» TASK BRIEF:
Reproduce the listing that follows in full. Omit its images.

» DATASET SECTION:
· · ·

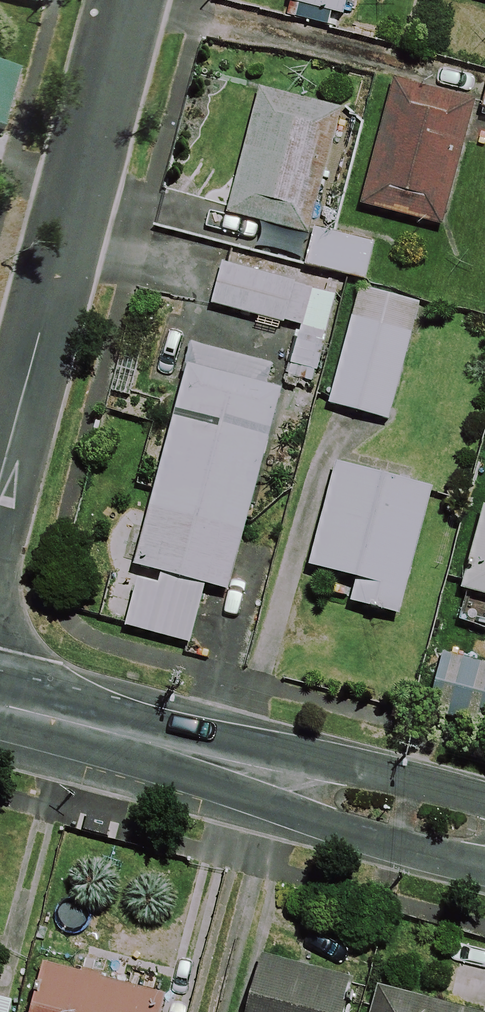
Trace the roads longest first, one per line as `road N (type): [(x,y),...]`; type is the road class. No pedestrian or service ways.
road 1 (tertiary): [(0,705),(484,837)]
road 2 (residential): [(0,476),(124,0)]

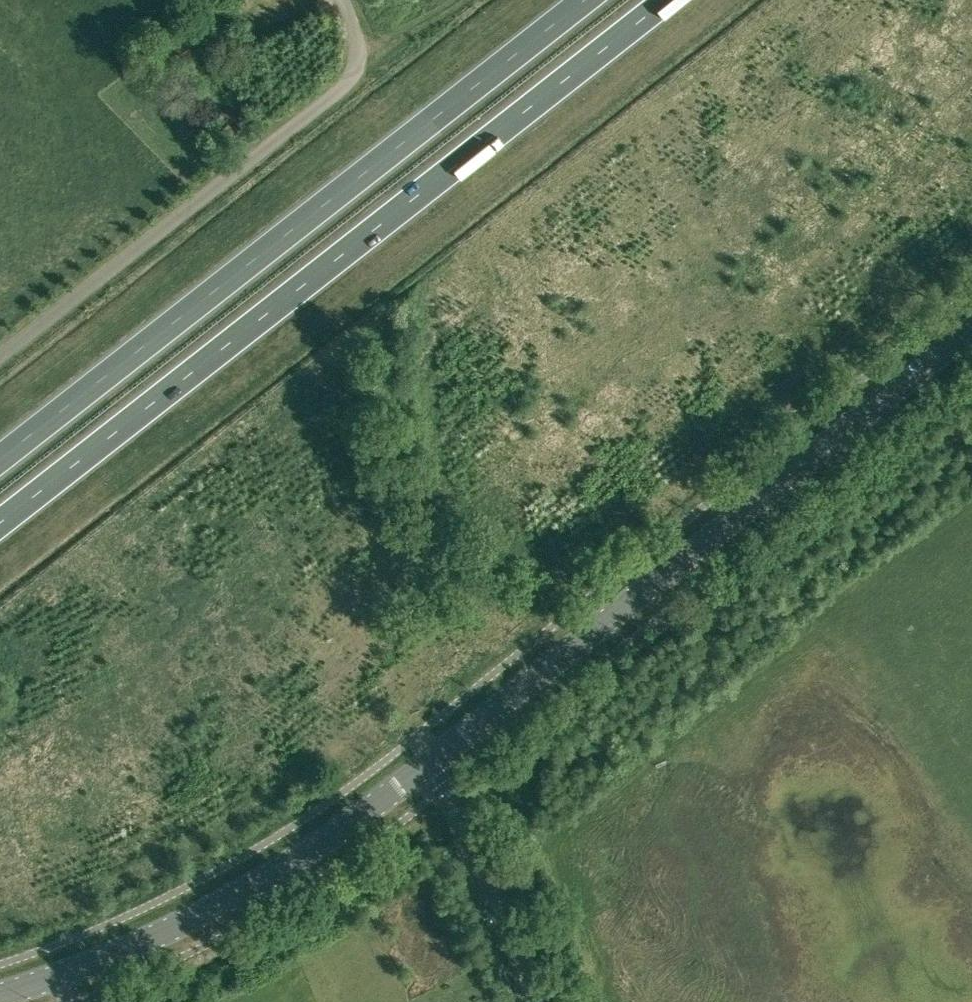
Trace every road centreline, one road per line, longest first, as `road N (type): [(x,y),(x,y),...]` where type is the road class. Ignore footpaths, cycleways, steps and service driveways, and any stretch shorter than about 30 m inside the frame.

· · ·

» FINISHED TASK:
Trace the roads longest first, one per line as `road N (type): [(x,y),...]`; type is the road class. No pedestrian or service ways.
road 1 (tertiary): [(0,705),(484,837)]
road 2 (residential): [(0,476),(124,0)]

Trace every road centreline, one road per line, longest first, as `road N (type): [(x,y),(x,y),...]` where type is the road class. Ignore footpaths, cycleways, steps and service driveways, and any stretch shorter than about 30 m inside the frame.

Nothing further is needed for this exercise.